Up to and including the line with "kitchen sink: (431, 588)", please reproduce the lines below exactly, beginning with the first.

#### Data records

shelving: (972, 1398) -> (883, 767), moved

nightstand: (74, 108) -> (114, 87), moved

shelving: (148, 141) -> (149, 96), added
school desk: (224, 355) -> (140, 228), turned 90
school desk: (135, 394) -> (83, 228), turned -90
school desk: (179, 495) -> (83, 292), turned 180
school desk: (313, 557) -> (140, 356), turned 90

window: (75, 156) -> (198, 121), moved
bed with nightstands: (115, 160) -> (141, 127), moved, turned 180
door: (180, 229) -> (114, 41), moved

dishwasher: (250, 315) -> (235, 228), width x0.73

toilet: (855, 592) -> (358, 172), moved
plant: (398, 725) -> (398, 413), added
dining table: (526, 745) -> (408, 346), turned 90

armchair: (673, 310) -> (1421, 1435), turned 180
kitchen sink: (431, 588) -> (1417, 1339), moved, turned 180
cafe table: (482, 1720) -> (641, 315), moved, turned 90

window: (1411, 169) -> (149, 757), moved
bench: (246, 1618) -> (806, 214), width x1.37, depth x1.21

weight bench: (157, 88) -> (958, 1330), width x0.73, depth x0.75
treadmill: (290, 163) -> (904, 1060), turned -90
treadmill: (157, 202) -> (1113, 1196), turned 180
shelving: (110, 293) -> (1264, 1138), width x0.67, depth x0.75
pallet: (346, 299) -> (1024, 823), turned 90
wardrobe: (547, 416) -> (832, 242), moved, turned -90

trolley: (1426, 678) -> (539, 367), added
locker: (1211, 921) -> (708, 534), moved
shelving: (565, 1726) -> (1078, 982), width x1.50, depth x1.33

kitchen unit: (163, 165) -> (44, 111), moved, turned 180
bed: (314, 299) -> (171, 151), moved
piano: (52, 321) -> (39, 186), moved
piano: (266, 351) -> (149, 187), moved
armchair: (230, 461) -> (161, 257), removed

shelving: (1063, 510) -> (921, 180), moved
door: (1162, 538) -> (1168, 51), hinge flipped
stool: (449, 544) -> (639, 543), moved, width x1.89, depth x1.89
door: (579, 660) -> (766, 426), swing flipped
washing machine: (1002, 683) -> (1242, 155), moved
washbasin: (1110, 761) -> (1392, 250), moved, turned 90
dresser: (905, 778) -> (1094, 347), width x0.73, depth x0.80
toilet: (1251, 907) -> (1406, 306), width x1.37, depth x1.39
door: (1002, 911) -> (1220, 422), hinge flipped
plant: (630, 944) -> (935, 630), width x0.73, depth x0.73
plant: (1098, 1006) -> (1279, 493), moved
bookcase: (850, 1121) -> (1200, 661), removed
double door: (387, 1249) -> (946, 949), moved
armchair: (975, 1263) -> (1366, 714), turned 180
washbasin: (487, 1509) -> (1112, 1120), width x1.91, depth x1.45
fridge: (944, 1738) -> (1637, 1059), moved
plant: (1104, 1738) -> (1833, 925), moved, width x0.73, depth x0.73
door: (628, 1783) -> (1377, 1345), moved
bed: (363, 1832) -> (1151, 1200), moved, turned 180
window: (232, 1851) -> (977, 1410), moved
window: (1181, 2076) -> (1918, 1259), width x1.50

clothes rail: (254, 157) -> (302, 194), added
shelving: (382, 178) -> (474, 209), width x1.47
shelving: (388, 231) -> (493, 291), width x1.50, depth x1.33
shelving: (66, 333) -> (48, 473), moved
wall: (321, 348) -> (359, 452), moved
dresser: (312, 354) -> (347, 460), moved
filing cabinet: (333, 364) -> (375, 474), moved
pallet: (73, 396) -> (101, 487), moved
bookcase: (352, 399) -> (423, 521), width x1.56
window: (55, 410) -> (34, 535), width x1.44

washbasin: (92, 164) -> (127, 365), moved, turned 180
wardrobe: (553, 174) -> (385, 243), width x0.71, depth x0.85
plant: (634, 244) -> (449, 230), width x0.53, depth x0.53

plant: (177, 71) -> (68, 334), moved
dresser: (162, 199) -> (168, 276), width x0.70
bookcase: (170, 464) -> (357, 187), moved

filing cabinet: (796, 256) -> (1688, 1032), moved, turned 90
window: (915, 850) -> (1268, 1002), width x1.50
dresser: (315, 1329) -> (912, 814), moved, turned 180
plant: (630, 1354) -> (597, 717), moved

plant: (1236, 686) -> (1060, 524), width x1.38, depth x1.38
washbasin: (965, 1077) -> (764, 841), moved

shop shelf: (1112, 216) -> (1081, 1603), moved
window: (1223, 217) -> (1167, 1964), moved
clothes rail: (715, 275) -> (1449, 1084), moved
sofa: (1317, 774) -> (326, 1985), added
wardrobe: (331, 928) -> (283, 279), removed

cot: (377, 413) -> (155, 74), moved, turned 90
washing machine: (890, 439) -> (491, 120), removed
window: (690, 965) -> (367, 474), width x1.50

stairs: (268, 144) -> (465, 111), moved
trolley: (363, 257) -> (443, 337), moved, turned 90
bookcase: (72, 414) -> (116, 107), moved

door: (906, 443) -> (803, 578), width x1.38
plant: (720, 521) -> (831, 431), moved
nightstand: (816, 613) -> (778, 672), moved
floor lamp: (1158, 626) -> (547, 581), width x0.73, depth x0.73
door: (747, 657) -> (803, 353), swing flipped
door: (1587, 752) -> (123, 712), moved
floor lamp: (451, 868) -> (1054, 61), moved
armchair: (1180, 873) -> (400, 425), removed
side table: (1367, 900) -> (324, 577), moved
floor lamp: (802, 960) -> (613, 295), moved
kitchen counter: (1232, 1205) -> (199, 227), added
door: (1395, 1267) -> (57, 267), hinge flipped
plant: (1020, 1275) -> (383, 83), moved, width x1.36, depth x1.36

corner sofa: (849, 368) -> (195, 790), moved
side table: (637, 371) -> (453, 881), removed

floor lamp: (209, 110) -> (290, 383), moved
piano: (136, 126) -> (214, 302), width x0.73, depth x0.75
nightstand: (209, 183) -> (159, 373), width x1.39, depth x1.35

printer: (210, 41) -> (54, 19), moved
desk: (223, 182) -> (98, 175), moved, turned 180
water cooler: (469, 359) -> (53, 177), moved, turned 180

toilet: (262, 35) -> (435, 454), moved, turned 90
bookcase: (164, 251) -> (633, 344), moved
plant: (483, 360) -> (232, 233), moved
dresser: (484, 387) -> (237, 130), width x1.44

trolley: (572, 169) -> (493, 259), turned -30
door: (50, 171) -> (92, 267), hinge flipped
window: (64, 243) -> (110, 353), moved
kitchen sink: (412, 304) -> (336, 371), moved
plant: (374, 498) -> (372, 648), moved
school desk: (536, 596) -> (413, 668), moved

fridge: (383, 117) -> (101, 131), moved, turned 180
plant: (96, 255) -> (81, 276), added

########

**Answer for this exercise:**
shelving: (972, 1398) -> (883, 767), moved

nightstand: (74, 108) -> (114, 87), moved

shelving: (148, 141) -> (149, 96), added
school desk: (224, 355) -> (140, 228), turned 90
school desk: (135, 394) -> (83, 228), turned -90
school desk: (179, 495) -> (83, 292), turned 180
school desk: (313, 557) -> (140, 356), turned 90

window: (75, 156) -> (198, 121), moved
bed with nightstands: (115, 160) -> (141, 127), moved, turned 180
door: (180, 229) -> (114, 41), moved

dishwasher: (250, 315) -> (235, 228), width x0.73

toilet: (855, 592) -> (358, 172), moved
plant: (398, 725) -> (398, 413), added
dining table: (526, 745) -> (408, 346), turned 90

armchair: (673, 310) -> (1421, 1435), turned 180
kitchen sink: (431, 588) -> (1417, 1339), moved, turned 180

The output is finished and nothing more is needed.